Exercise requirements: In the entries below, repeat only the lines between those holding "none -> grey brick M7 level 1" and "grey plate M12:M13", inclusive. Leave pictures out.

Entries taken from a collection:
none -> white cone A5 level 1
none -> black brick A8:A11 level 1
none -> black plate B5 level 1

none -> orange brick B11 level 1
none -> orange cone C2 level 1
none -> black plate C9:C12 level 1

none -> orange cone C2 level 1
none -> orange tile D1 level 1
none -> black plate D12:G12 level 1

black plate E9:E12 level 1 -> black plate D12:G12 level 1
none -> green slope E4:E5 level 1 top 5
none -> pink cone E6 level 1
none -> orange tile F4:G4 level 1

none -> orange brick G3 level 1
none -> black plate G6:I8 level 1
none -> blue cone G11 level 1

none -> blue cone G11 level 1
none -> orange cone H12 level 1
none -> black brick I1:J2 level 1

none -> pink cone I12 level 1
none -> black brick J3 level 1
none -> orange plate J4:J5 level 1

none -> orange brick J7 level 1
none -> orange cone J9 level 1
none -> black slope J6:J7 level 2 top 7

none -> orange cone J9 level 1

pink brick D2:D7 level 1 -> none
==
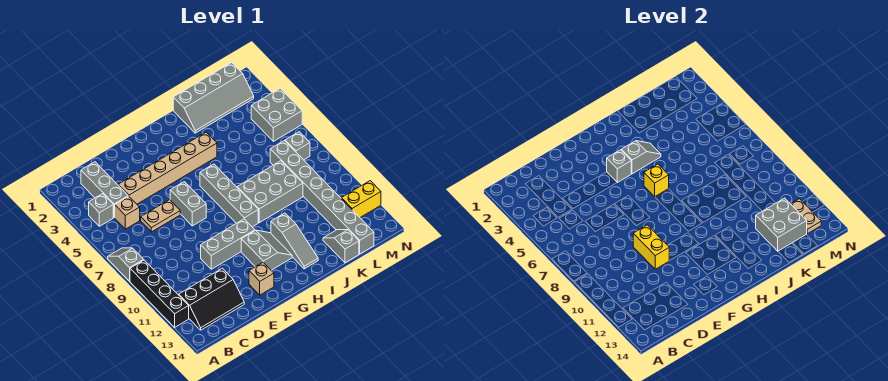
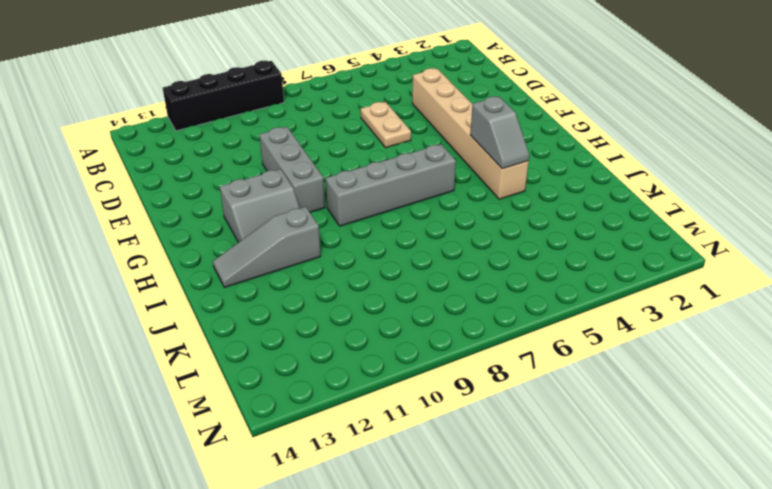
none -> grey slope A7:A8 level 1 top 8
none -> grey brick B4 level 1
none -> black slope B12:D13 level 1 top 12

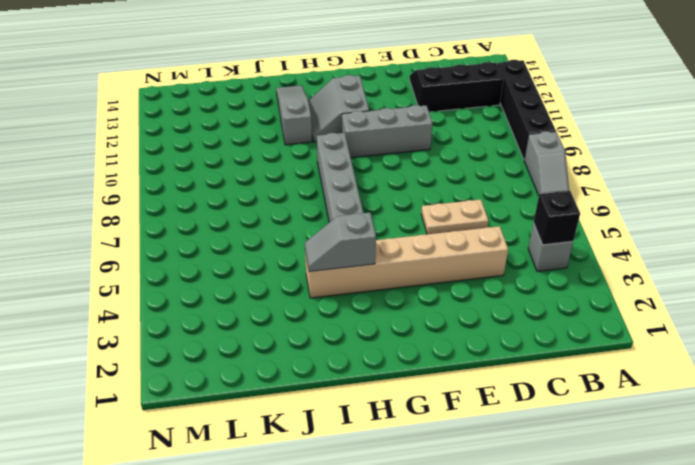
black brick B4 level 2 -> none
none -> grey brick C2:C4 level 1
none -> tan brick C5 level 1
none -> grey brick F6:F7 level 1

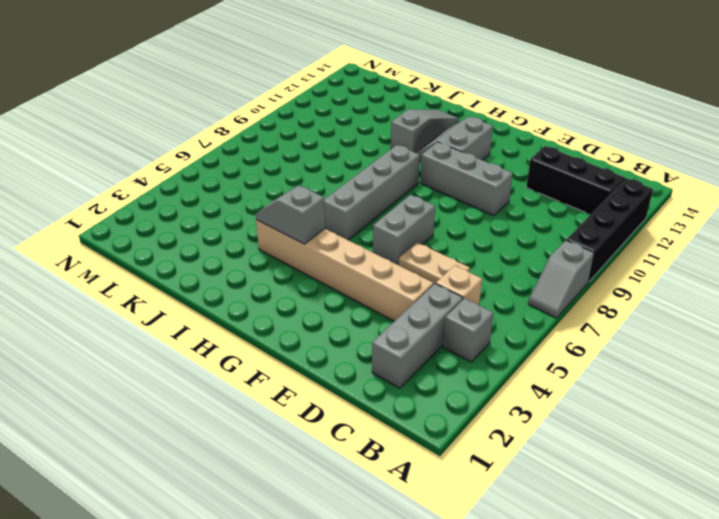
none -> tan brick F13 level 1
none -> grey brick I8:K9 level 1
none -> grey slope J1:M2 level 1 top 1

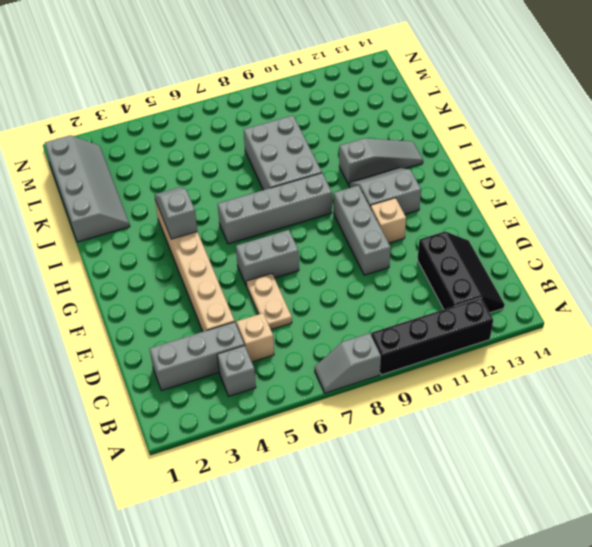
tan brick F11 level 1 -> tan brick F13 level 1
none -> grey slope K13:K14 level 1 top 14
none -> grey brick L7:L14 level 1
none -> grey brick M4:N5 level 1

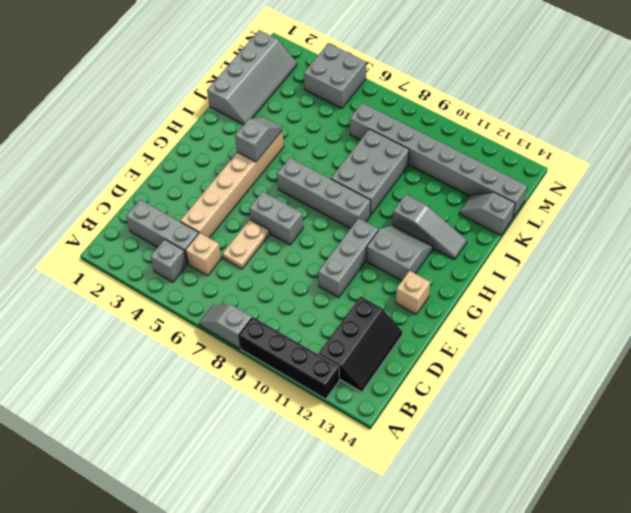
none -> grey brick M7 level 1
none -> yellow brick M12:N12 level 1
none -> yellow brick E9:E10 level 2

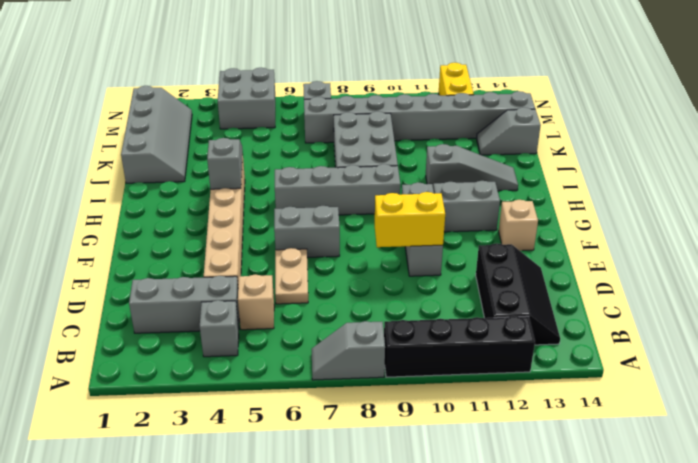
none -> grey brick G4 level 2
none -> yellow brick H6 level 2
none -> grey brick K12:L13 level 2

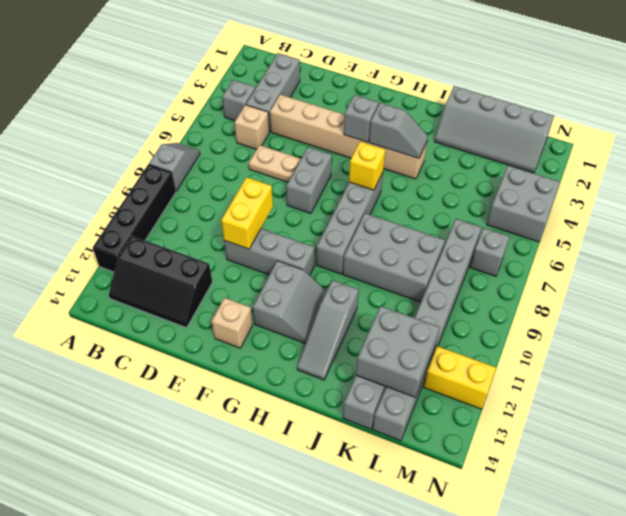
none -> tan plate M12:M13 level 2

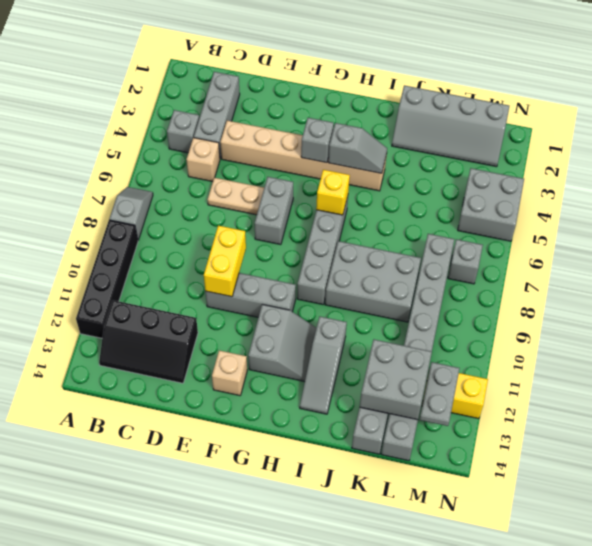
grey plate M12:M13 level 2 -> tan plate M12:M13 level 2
...
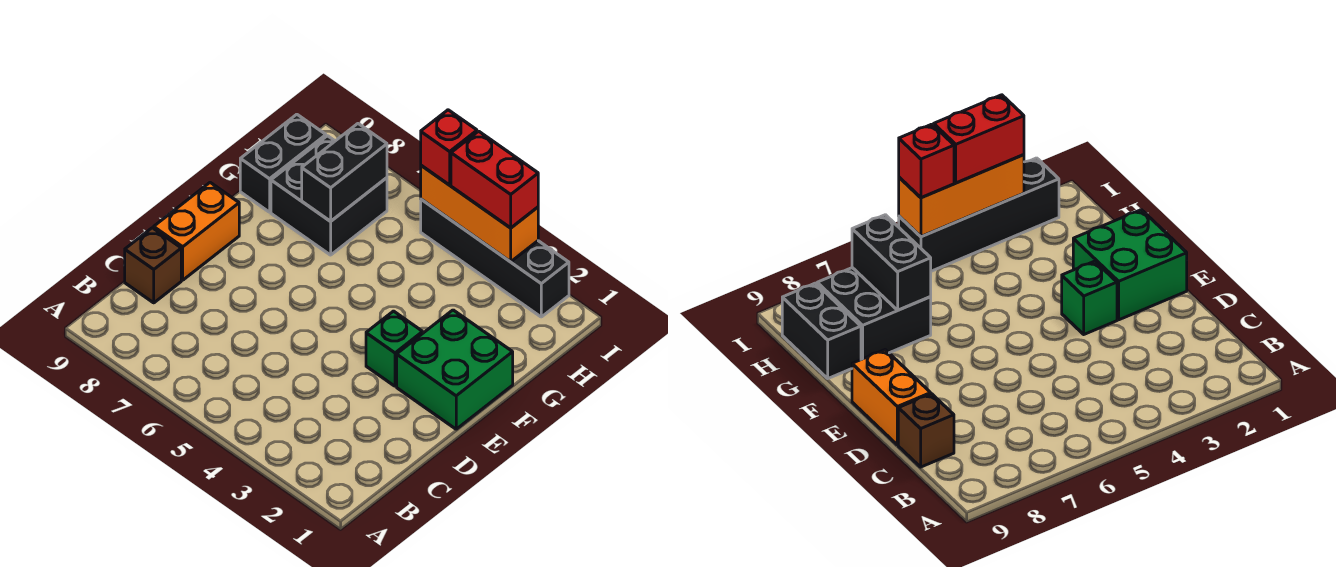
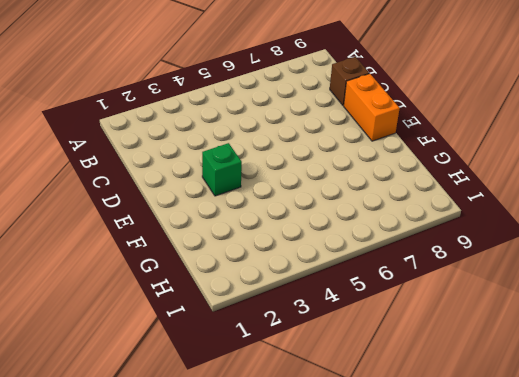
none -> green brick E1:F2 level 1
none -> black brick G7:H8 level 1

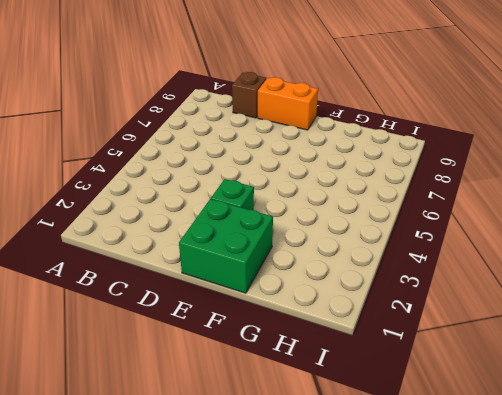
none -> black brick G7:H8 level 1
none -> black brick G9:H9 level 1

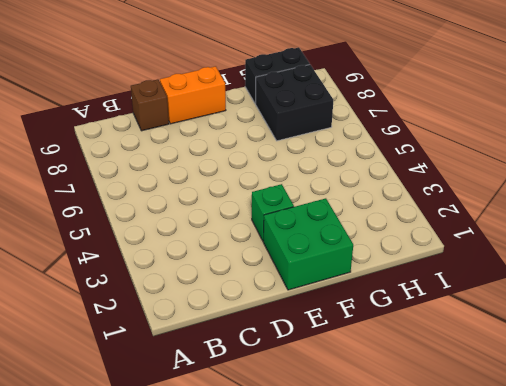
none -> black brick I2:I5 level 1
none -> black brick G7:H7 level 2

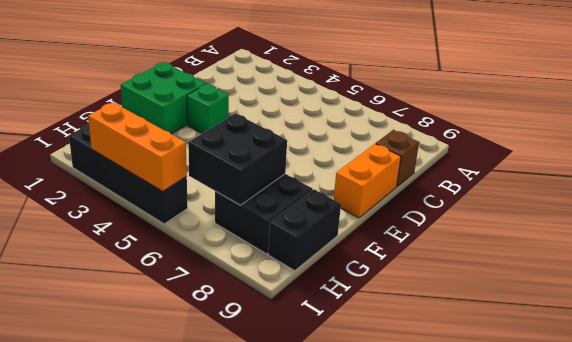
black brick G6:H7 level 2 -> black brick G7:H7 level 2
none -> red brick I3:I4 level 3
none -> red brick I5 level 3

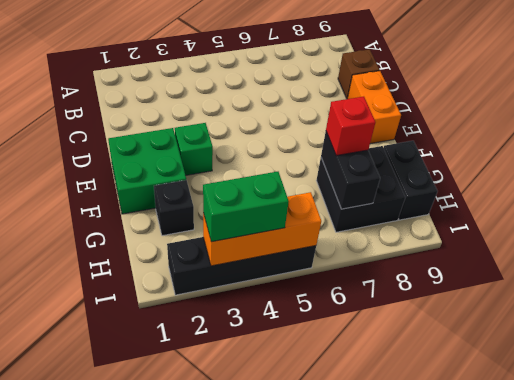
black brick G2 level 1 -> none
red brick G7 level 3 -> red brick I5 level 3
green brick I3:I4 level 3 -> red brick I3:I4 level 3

Task result:
none -> grey brick M7 level 1
none -> yellow brick M12:N12 level 1
none -> yellow brick E9:E10 level 2

none -> grey brick G4 level 2
none -> yellow brick H6 level 2
none -> grey brick K12:L13 level 2

none -> tan plate M12:M13 level 2

grey plate M12:M13 level 2 -> tan plate M12:M13 level 2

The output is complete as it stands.